# Task brief
Tally the lines of the records below that contain the string "kern", and reply with only that number.

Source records
--
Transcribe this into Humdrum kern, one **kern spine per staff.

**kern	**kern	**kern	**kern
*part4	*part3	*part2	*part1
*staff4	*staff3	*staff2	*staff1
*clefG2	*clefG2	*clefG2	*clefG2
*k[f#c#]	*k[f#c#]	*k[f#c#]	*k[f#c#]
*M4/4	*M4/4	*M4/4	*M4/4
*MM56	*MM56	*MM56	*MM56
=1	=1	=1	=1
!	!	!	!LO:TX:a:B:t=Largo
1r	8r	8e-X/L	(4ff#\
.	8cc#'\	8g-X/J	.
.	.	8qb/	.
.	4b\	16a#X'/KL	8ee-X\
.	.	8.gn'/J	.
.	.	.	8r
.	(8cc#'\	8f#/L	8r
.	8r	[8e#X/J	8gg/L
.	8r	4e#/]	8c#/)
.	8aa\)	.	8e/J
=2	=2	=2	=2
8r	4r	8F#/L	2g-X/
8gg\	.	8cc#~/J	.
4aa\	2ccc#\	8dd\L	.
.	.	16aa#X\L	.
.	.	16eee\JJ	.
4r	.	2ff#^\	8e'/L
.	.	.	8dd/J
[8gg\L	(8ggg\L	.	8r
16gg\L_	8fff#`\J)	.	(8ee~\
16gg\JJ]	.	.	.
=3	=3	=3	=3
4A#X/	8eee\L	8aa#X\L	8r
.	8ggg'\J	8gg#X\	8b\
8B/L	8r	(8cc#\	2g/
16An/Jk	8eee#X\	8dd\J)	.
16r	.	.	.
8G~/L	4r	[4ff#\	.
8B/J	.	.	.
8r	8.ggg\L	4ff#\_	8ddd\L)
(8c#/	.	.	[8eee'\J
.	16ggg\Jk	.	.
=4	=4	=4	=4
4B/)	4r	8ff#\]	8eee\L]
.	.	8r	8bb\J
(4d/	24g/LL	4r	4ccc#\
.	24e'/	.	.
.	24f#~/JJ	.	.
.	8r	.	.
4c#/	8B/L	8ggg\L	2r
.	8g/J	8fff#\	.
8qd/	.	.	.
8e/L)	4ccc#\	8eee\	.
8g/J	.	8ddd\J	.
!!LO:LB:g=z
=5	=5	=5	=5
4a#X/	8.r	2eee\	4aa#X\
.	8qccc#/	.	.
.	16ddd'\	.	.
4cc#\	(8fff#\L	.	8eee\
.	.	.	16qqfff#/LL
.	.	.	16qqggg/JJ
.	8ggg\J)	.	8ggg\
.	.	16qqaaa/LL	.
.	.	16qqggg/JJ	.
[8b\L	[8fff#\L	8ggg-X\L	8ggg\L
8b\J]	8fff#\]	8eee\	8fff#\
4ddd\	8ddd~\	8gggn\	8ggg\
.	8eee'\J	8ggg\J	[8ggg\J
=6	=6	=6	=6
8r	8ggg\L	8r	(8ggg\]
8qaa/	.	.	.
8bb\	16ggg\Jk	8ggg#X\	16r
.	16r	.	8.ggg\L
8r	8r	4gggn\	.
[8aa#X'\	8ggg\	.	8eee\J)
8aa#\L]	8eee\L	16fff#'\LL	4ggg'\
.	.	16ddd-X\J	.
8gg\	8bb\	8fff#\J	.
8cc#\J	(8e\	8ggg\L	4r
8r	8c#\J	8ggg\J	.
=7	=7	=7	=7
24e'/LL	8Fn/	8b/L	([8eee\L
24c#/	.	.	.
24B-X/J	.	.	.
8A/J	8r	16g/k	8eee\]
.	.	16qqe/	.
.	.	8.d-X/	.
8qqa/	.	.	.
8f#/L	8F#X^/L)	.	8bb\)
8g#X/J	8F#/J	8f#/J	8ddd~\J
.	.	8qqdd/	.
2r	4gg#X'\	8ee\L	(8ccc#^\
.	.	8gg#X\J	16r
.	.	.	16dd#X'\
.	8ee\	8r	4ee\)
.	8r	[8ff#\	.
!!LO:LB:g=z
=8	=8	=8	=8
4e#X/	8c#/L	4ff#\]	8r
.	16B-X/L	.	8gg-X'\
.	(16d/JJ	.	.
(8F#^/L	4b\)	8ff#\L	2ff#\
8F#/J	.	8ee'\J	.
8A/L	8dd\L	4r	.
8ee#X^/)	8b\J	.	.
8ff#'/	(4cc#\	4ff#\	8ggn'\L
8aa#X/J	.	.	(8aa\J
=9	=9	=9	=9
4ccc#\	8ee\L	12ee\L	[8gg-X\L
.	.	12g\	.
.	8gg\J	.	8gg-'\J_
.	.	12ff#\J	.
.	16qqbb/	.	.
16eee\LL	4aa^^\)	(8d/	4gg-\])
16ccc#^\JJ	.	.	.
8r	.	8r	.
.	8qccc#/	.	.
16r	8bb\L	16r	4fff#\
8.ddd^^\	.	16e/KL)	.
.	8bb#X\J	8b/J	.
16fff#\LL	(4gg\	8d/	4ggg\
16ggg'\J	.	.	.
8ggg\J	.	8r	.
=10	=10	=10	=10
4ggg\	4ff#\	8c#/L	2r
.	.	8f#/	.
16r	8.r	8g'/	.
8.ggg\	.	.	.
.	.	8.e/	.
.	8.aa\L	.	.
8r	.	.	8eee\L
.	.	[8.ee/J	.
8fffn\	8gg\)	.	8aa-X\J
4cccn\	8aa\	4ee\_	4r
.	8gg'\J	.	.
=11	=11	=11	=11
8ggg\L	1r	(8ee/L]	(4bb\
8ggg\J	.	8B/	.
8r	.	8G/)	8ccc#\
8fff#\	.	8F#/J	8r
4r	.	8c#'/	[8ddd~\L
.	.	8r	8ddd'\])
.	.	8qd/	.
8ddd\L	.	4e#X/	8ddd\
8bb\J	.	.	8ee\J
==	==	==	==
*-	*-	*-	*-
--
# Finished task
2